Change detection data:
BEGIN

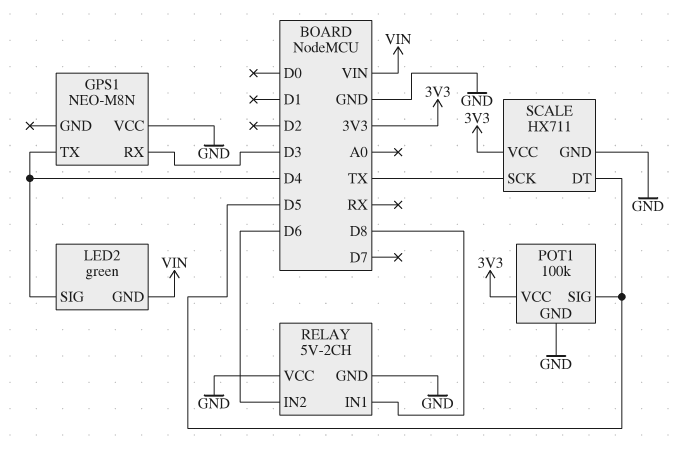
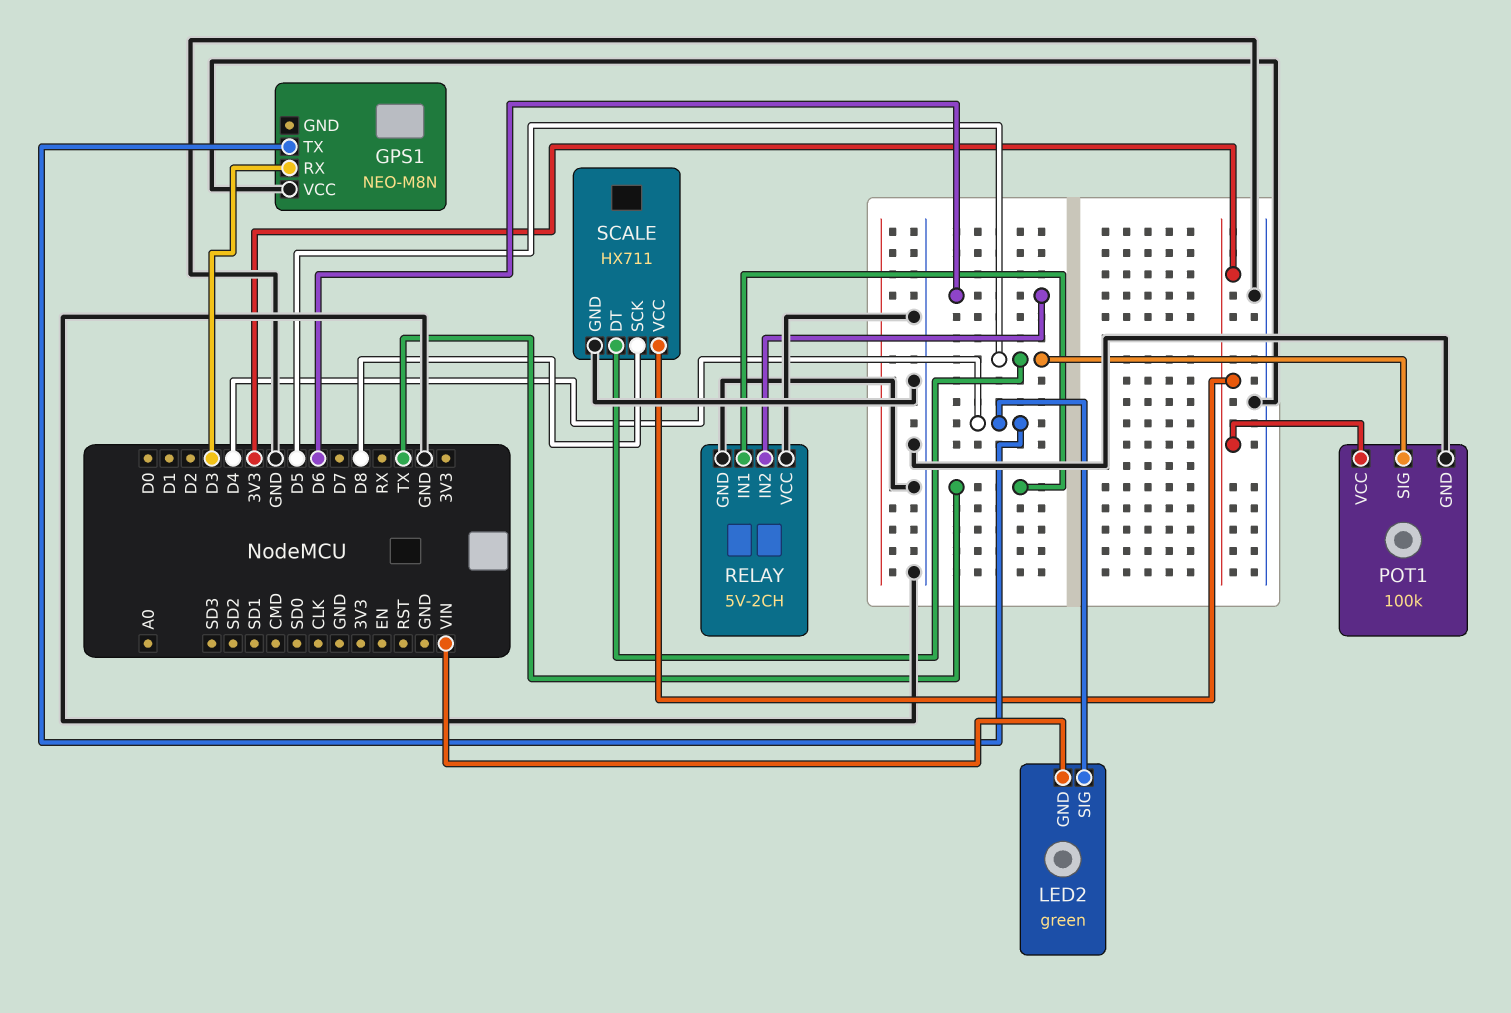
RELAY pin IN1: D8 -> TX
SCALE pin SCK: TX -> D8

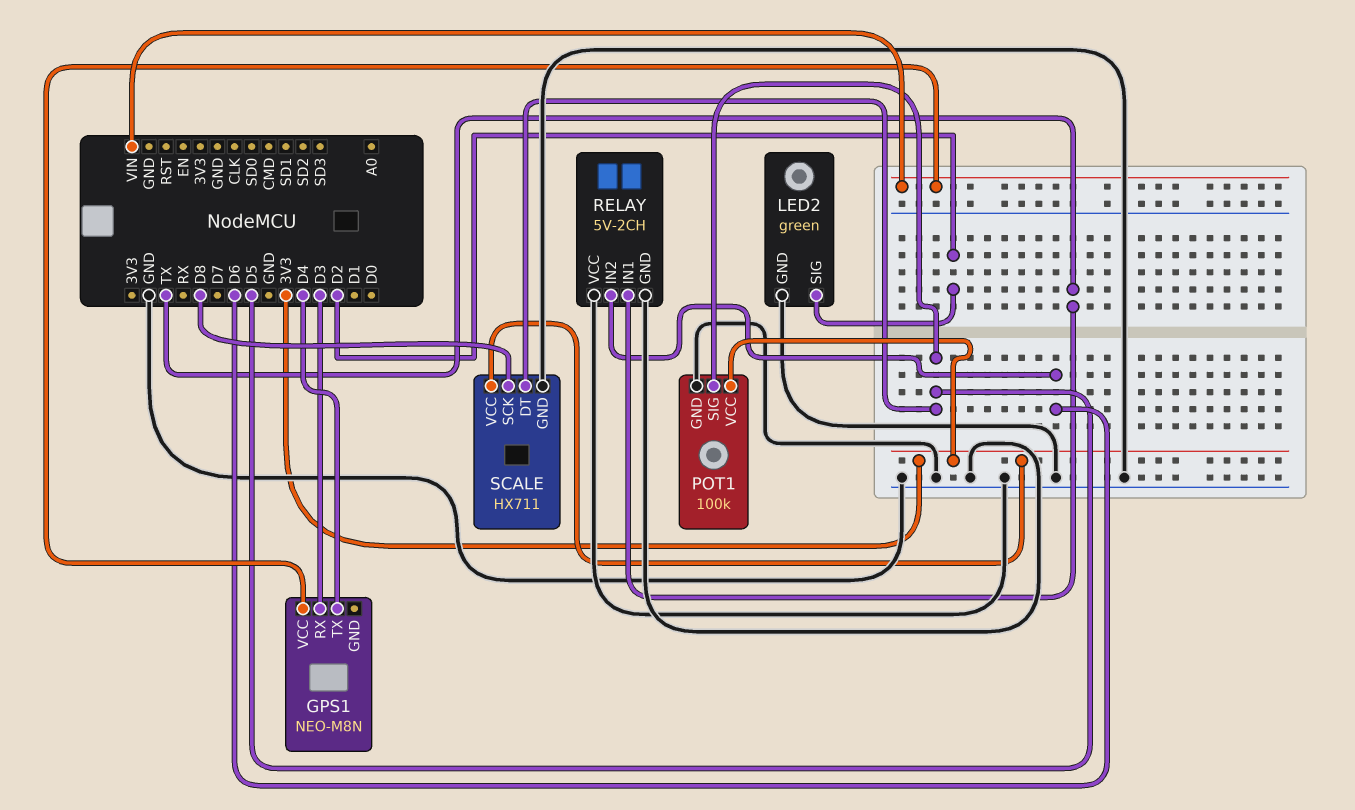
GPS1 pin VCC: GND -> VIN
LED2 pin GND: VIN -> GND
LED2 pin SIG: D4 -> D2

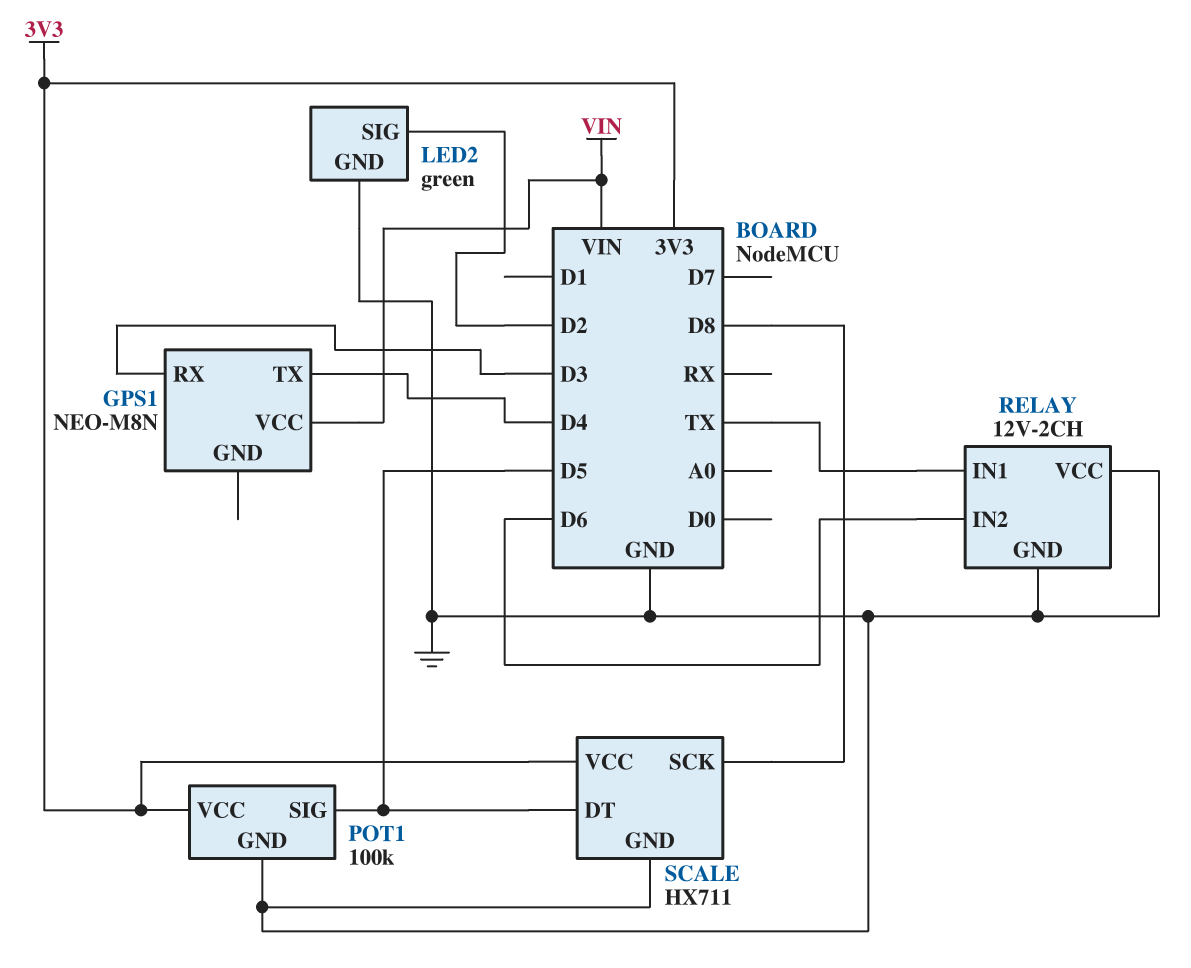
RELAY: 5V-2CH -> 12V-2CH

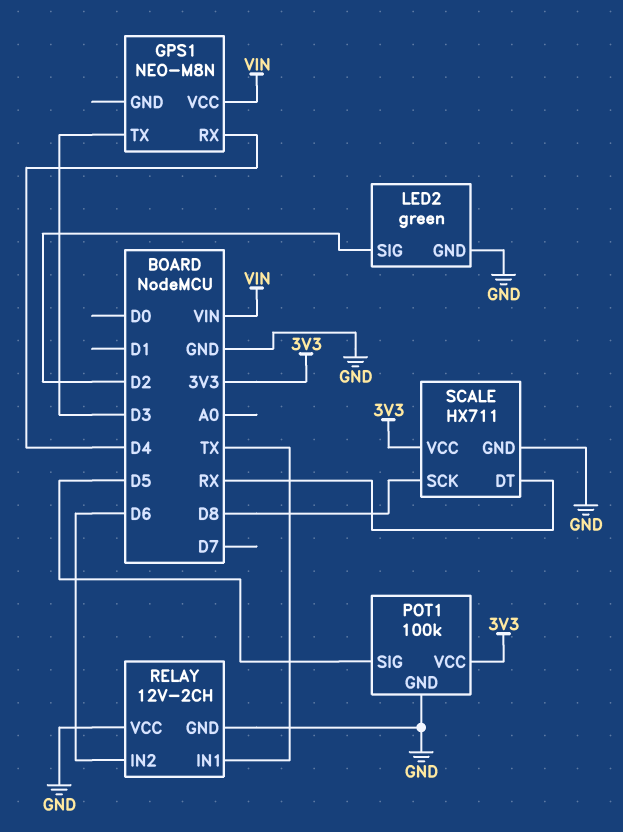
GPS1 pin RX: D3 -> D4
GPS1 pin TX: D4 -> D3
SCALE pin DT: D5 -> RX

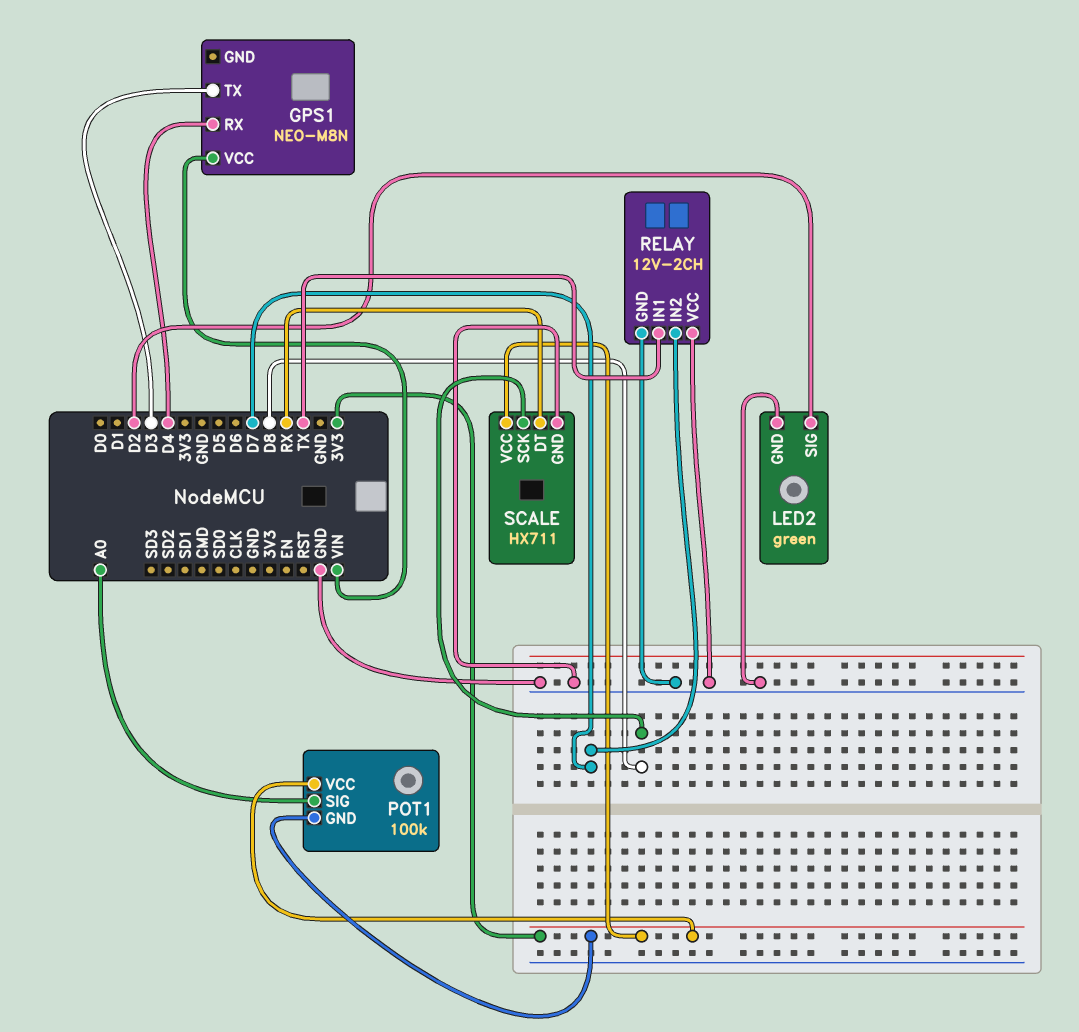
POT1 pin GND: GND -> 3V3
POT1 pin SIG: D5 -> A0
RELAY pin IN2: D6 -> D7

END

Each line of the data in which the string "RELAY" appears needs to be copied.

__SOLUTION BELOW__
RELAY pin IN1: D8 -> TX
RELAY: 5V-2CH -> 12V-2CH
RELAY pin IN2: D6 -> D7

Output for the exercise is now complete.